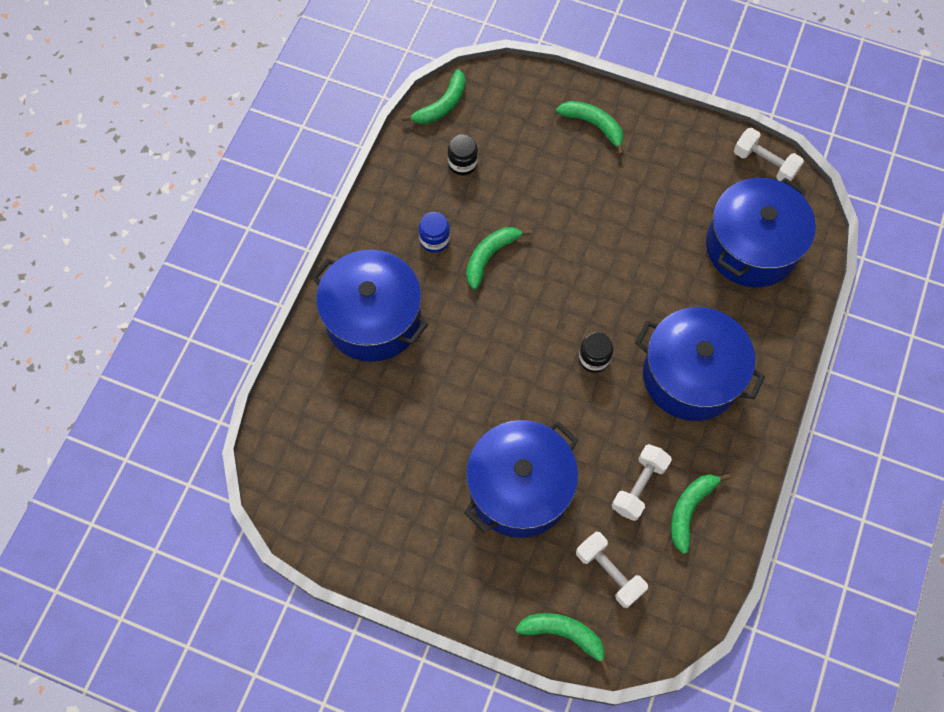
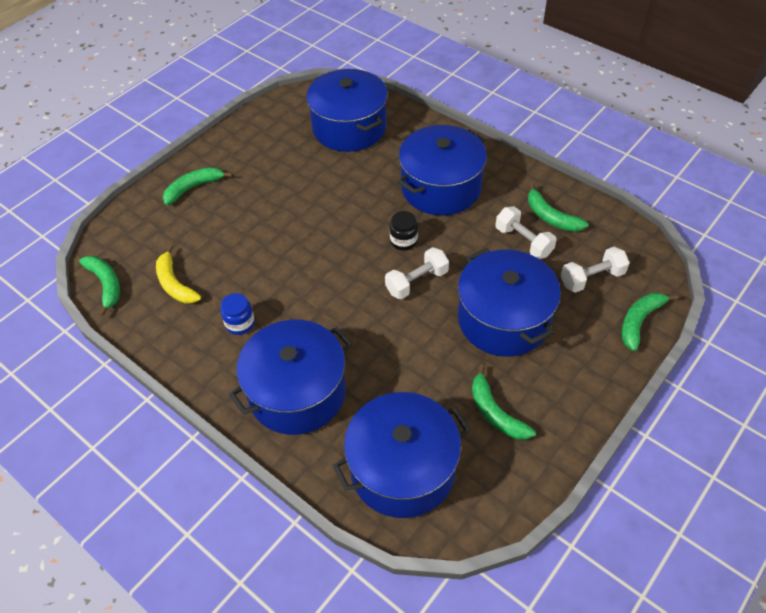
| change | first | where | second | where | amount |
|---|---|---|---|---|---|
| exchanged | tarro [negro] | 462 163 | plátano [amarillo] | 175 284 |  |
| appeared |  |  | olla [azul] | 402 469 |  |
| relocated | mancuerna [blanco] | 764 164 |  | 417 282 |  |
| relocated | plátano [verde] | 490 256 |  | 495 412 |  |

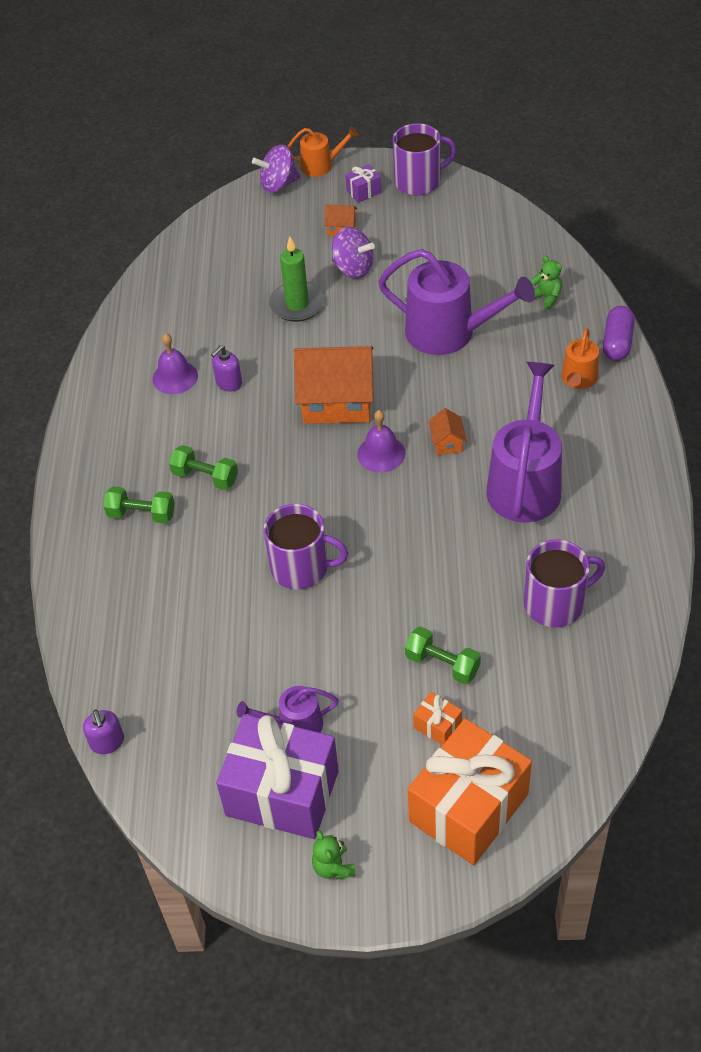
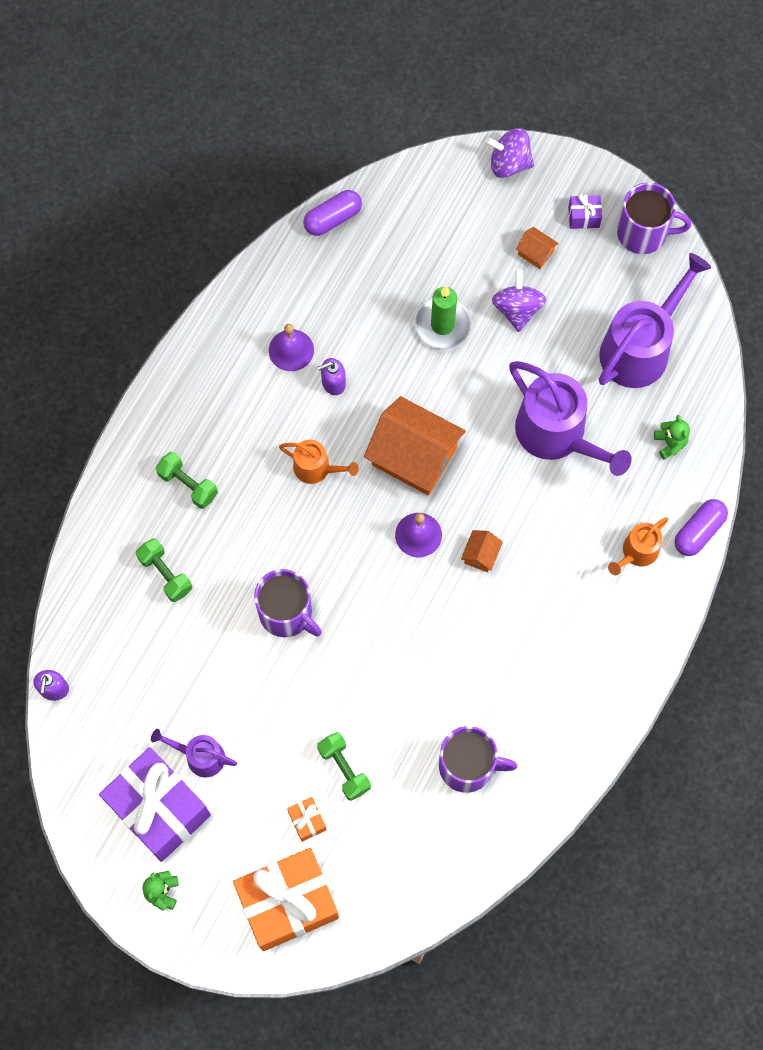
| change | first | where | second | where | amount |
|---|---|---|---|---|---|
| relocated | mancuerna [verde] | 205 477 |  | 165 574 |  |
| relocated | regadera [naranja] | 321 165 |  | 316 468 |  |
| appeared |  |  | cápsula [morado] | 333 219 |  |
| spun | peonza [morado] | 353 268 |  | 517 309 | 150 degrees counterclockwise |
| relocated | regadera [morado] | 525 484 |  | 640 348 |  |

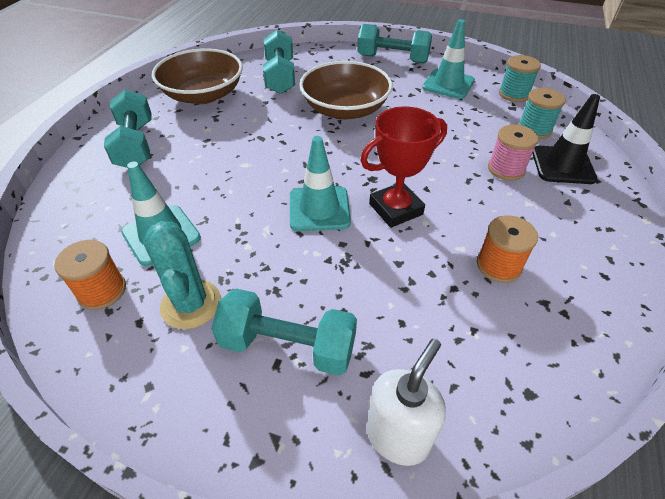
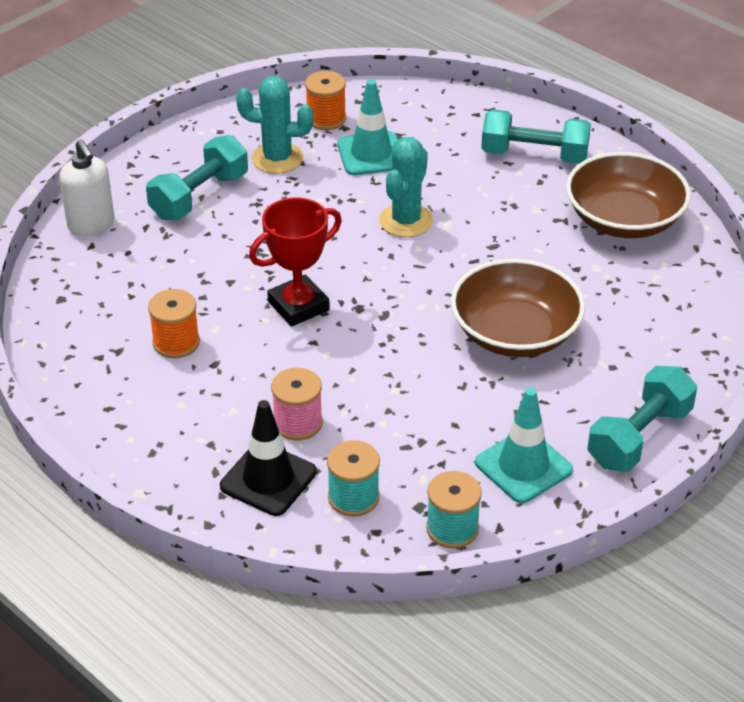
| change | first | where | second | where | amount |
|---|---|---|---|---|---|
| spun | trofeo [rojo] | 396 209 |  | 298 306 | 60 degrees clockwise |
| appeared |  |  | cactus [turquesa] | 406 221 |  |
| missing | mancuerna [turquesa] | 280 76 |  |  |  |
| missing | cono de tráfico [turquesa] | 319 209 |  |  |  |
--
Leave the images out. Set down all of the material above exactly.

■ EXERCISE OUTPUT
| change | first | where | second | where | amount |
|---|---|---|---|---|---|
| exchanged | tarro [negro] | 462 163 | plátano [amarillo] | 175 284 |  |
| appeared |  |  | olla [azul] | 402 469 |  |
| relocated | mancuerna [blanco] | 764 164 |  | 417 282 |  |
| relocated | plátano [verde] | 490 256 |  | 495 412 |  |

| change | first | where | second | where | amount |
|---|---|---|---|---|---|
| relocated | mancuerna [verde] | 205 477 |  | 165 574 |  |
| relocated | regadera [naranja] | 321 165 |  | 316 468 |  |
| appeared |  |  | cápsula [morado] | 333 219 |  |
| spun | peonza [morado] | 353 268 |  | 517 309 | 150 degrees counterclockwise |
| relocated | regadera [morado] | 525 484 |  | 640 348 |  |

| change | first | where | second | where | amount |
|---|---|---|---|---|---|
| spun | trofeo [rojo] | 396 209 |  | 298 306 | 60 degrees clockwise |
| appeared |  |  | cactus [turquesa] | 406 221 |  |
| missing | mancuerna [turquesa] | 280 76 |  |  |  |
| missing | cono de tráfico [turquesa] | 319 209 |  |  |  |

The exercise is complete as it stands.